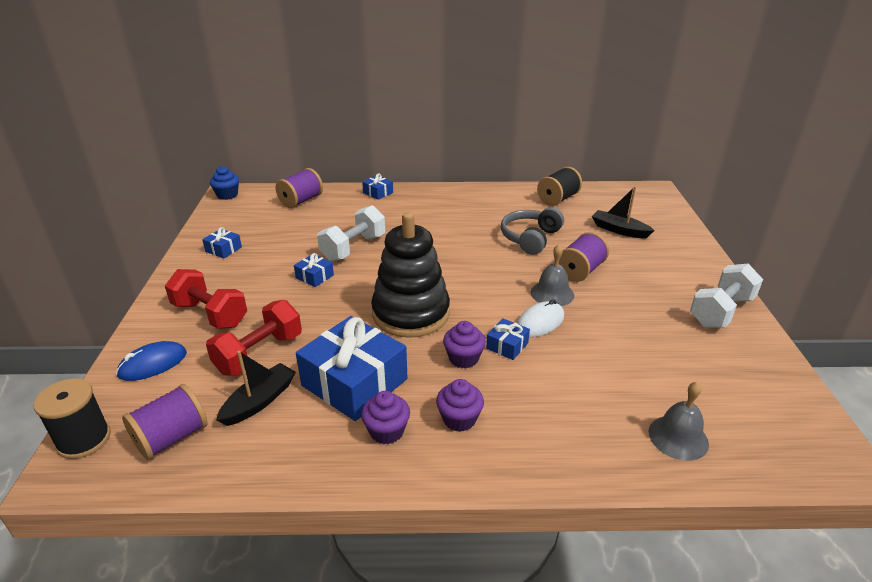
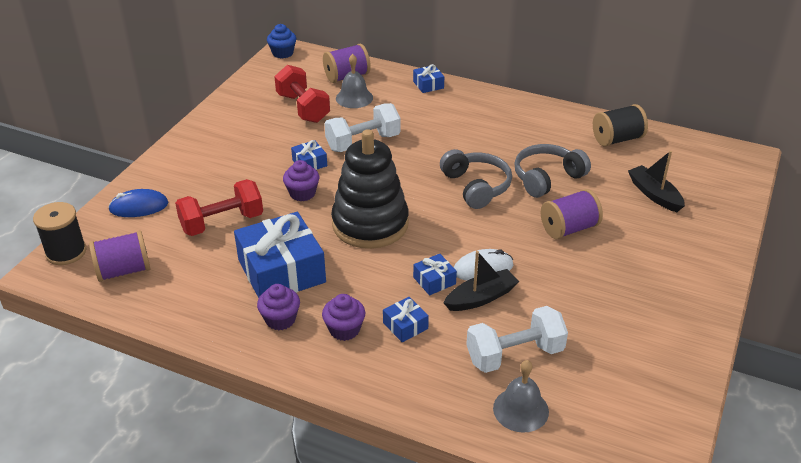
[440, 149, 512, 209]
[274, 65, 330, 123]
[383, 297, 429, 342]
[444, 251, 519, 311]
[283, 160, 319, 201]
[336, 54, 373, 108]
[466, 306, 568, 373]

__________________________________________________

## Required work
From the first line to the last, repeat the entries exactly and leave out the pictures.

## Exercise result
[440, 149, 512, 209]
[274, 65, 330, 123]
[383, 297, 429, 342]
[444, 251, 519, 311]
[283, 160, 319, 201]
[336, 54, 373, 108]
[466, 306, 568, 373]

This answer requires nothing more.